▼▼▼

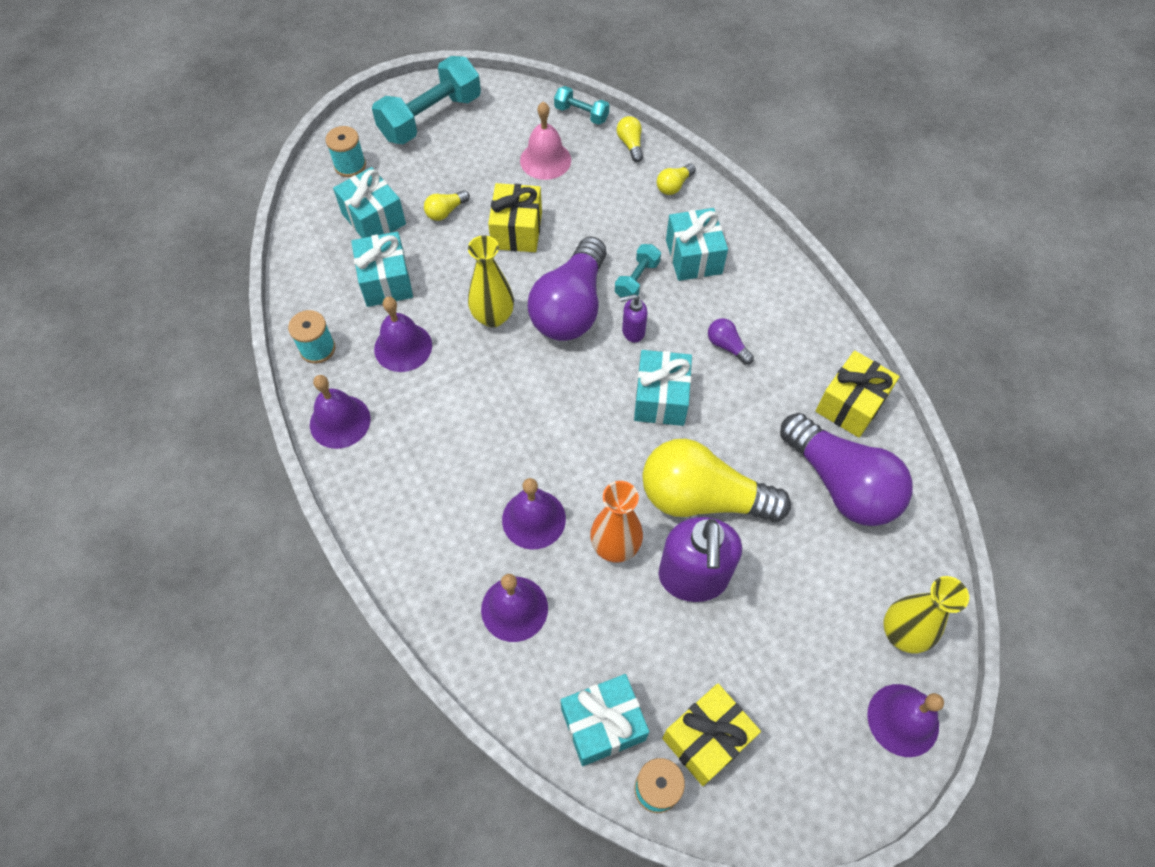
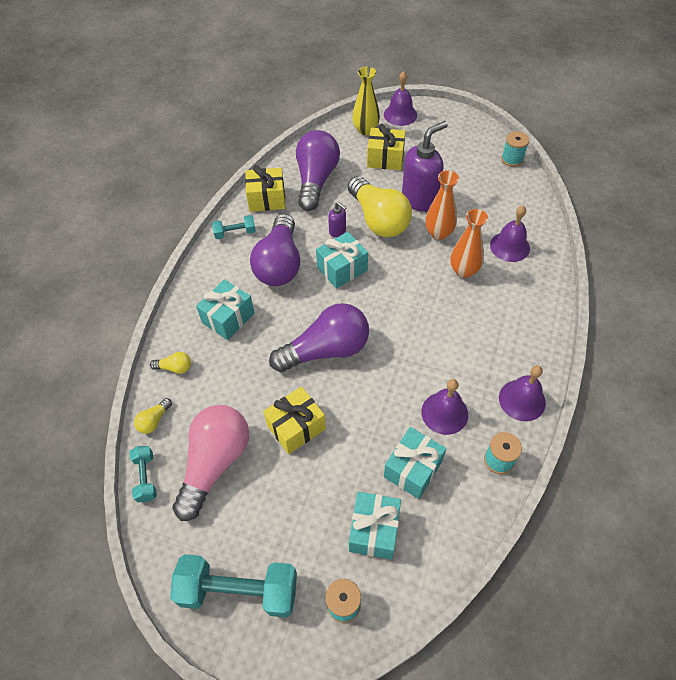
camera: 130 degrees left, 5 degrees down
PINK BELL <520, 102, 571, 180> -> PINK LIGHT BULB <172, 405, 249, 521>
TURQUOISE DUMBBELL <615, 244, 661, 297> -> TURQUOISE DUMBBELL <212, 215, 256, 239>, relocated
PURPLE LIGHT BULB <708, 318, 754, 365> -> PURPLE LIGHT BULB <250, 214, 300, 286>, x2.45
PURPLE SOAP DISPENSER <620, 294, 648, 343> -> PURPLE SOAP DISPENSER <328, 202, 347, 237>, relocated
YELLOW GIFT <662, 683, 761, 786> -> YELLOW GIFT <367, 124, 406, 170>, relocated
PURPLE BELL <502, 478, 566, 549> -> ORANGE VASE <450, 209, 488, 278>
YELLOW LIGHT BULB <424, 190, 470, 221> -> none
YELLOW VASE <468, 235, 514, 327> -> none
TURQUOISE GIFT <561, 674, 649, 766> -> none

▲▲▲

# What you will do
Everything in the records except the pictures should be retyped exactly.

# Response for this exercise
camera: 130 degrees left, 5 degrees down
PINK BELL <520, 102, 571, 180> -> PINK LIGHT BULB <172, 405, 249, 521>
TURQUOISE DUMBBELL <615, 244, 661, 297> -> TURQUOISE DUMBBELL <212, 215, 256, 239>, relocated
PURPLE LIGHT BULB <708, 318, 754, 365> -> PURPLE LIGHT BULB <250, 214, 300, 286>, x2.45
PURPLE SOAP DISPENSER <620, 294, 648, 343> -> PURPLE SOAP DISPENSER <328, 202, 347, 237>, relocated
YELLOW GIFT <662, 683, 761, 786> -> YELLOW GIFT <367, 124, 406, 170>, relocated
PURPLE BELL <502, 478, 566, 549> -> ORANGE VASE <450, 209, 488, 278>
YELLOW LIGHT BULB <424, 190, 470, 221> -> none
YELLOW VASE <468, 235, 514, 327> -> none
TURQUOISE GIFT <561, 674, 649, 766> -> none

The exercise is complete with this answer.